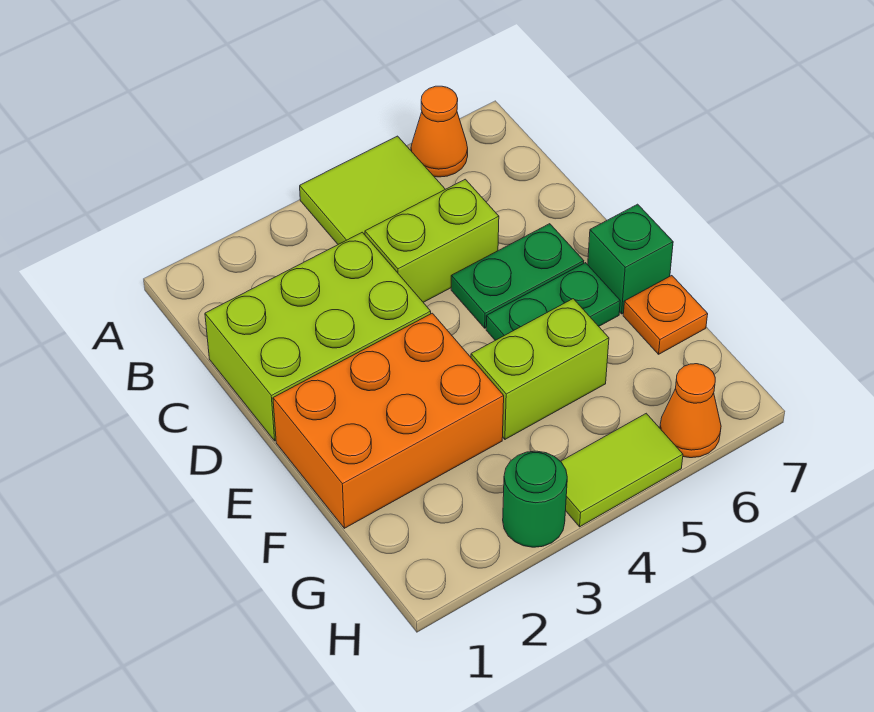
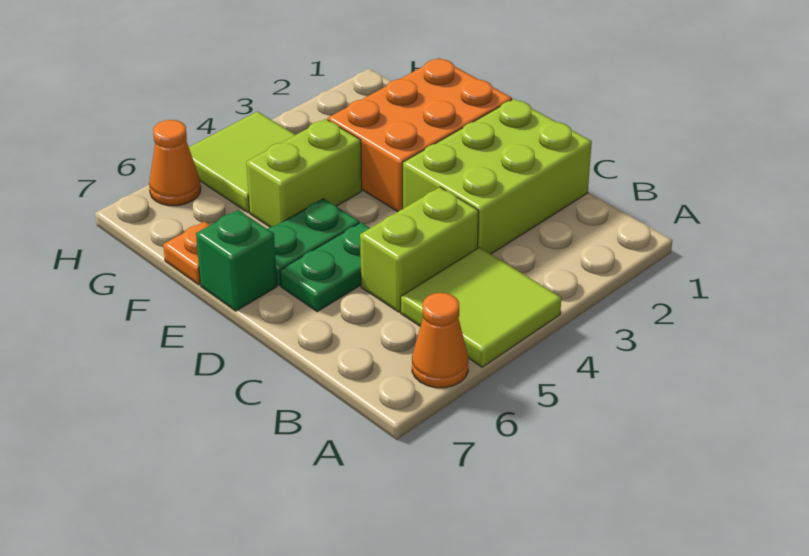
green round brick H3 level 1 -> none
lime tile H4:H5 level 1 -> lime tile G4:H5 level 1

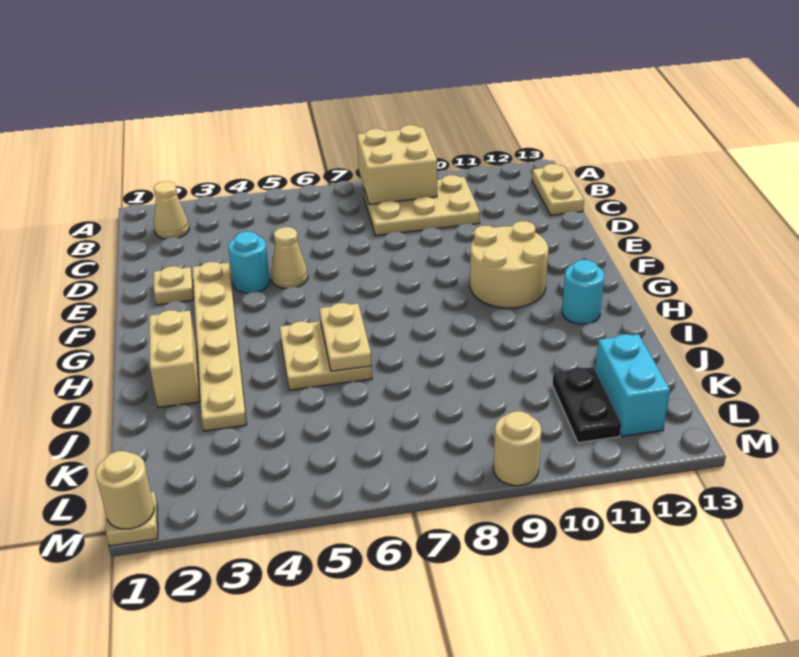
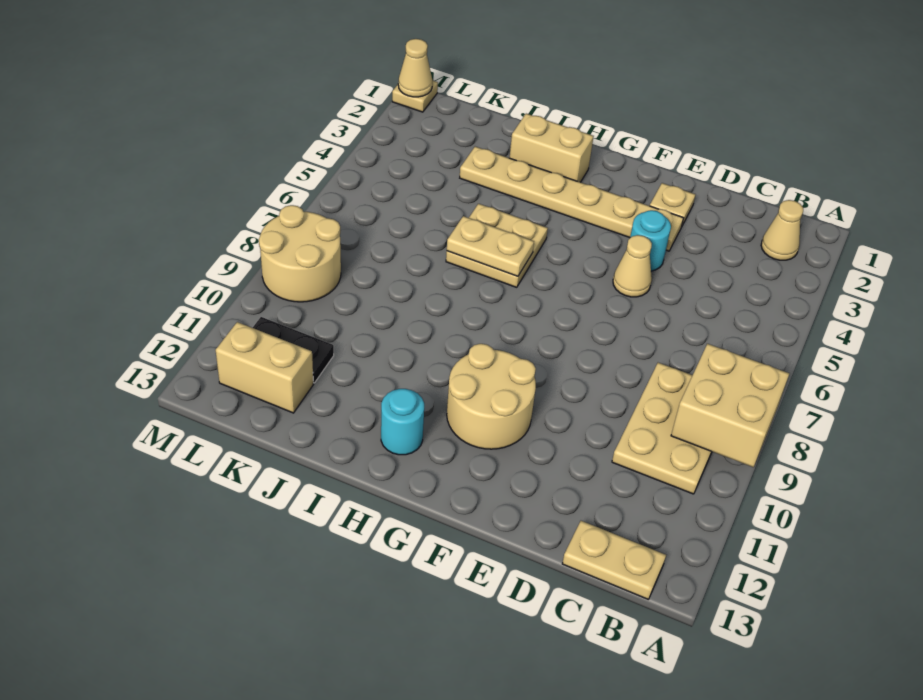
cyan brick K12:L12 level 1 -> tan brick K12:L12 level 1
tan round brick M1 level 2 -> tan cone M1 level 2
tan round brick M9 level 1 -> tan round brick L8:M9 level 1

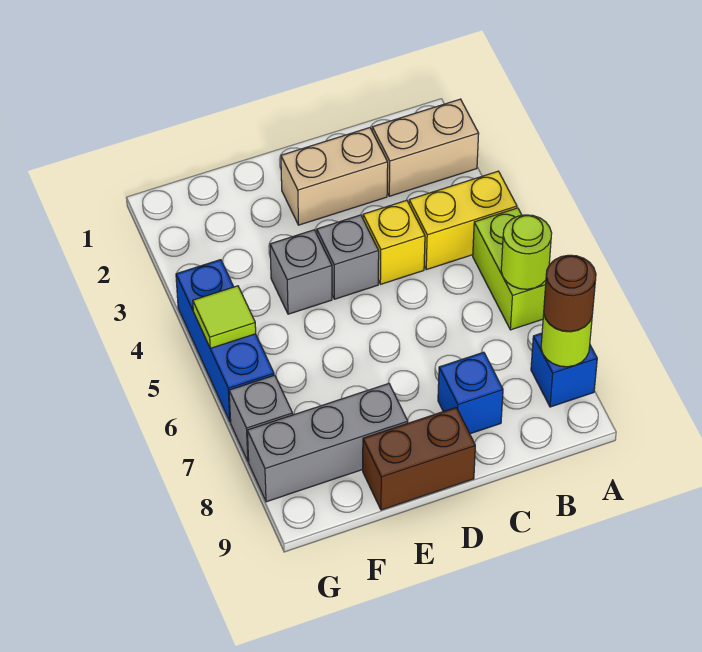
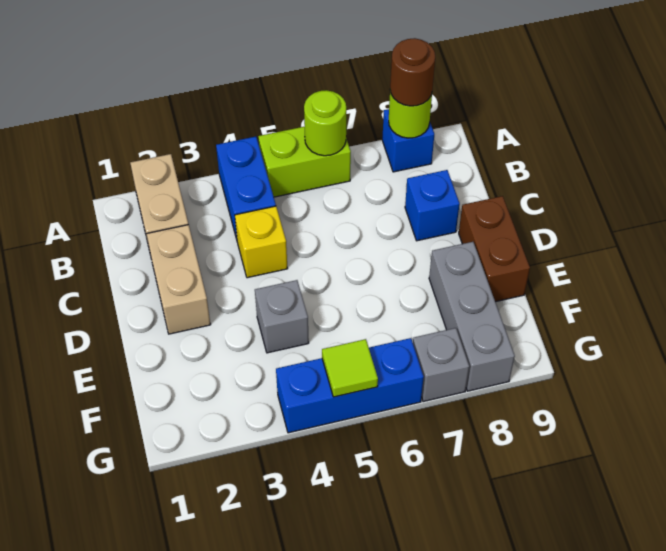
yellow brick A4:B4 level 1 -> blue brick A4:B4 level 1
grey brick D4 level 1 -> none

______

> [Brief] Leave the pictures out, and reproduce only the lines from the line holding "tan round brick M1" through the last line of the material, both included.

> [Task answer]
tan round brick M1 level 2 -> tan cone M1 level 2
tan round brick M9 level 1 -> tan round brick L8:M9 level 1

yellow brick A4:B4 level 1 -> blue brick A4:B4 level 1
grey brick D4 level 1 -> none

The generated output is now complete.